== PROBLEM DETAILS ==
In the entries below, find the line with "white rectangle: rotated" and the line with "gray star: rotated 12 degrees clockwise". Repeat exactly everything between them, those two lines included, but not the pictures.

== TASK INPUTS ==
--

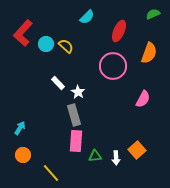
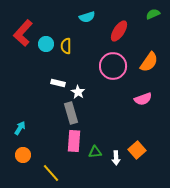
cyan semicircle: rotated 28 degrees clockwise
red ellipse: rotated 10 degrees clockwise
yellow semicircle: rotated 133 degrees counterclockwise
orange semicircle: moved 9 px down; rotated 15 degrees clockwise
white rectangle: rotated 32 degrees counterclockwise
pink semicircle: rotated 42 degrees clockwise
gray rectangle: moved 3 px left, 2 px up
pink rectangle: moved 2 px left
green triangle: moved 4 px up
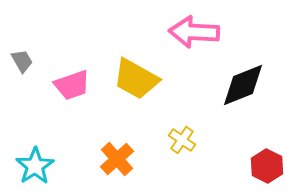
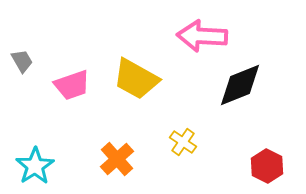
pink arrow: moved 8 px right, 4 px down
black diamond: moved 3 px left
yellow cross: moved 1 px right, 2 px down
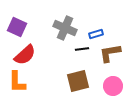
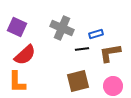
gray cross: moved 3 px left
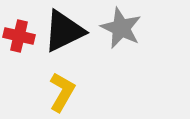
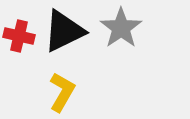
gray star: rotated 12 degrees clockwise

--

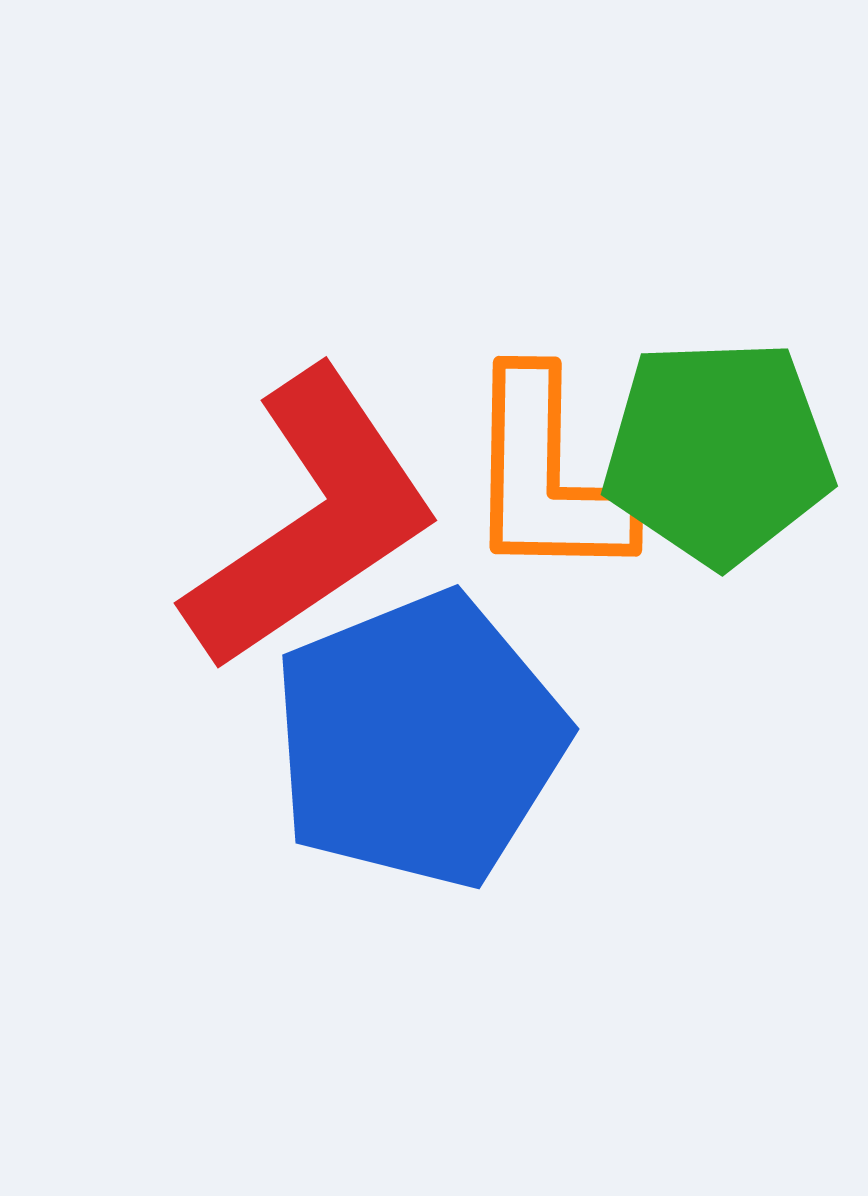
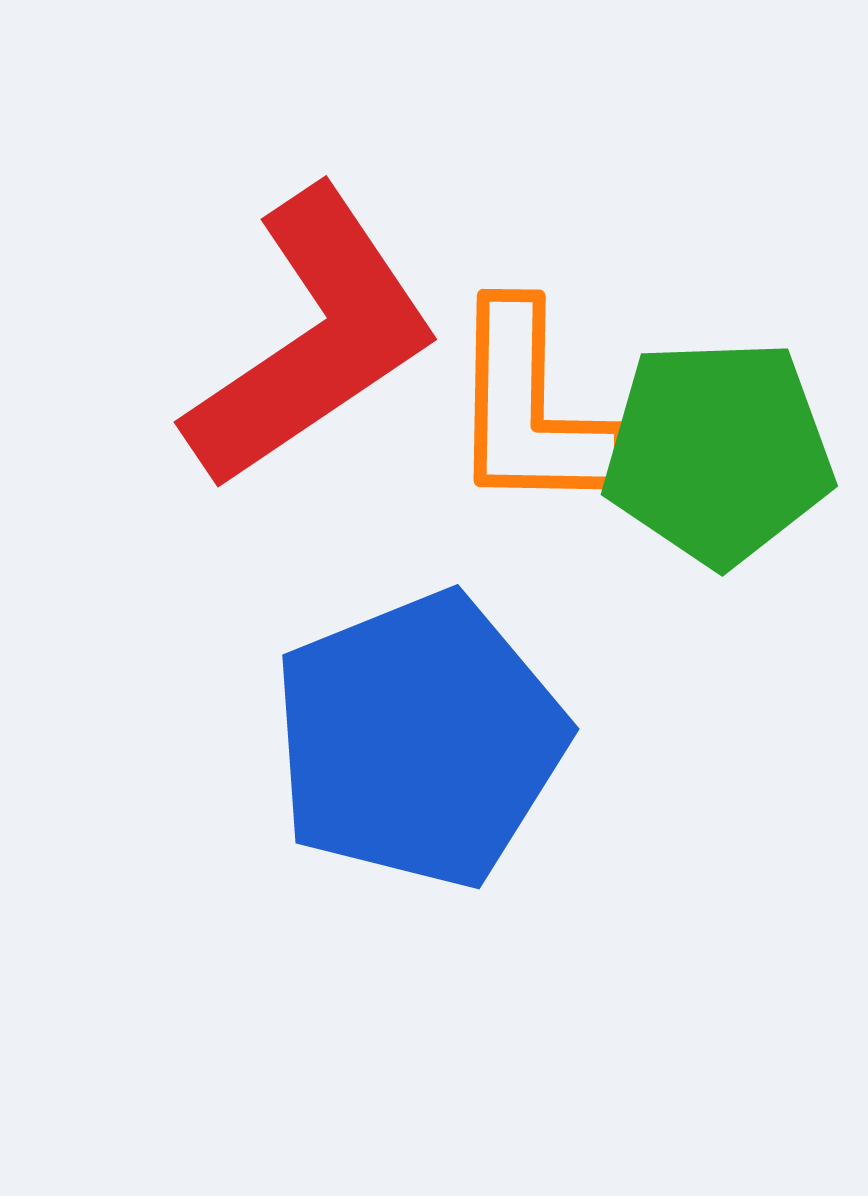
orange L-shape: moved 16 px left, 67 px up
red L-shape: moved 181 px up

--

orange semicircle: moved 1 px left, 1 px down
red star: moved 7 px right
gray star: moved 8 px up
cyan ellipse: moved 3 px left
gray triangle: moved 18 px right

--

== WRITTEN SOLUTION ==
white rectangle: rotated 32 degrees counterclockwise
pink semicircle: rotated 42 degrees clockwise
gray rectangle: moved 3 px left, 2 px up
pink rectangle: moved 2 px left
green triangle: moved 4 px up
pink arrow: moved 8 px right, 4 px down
black diamond: moved 3 px left
yellow cross: moved 1 px right, 2 px down
gray cross: moved 3 px left
gray star: rotated 12 degrees clockwise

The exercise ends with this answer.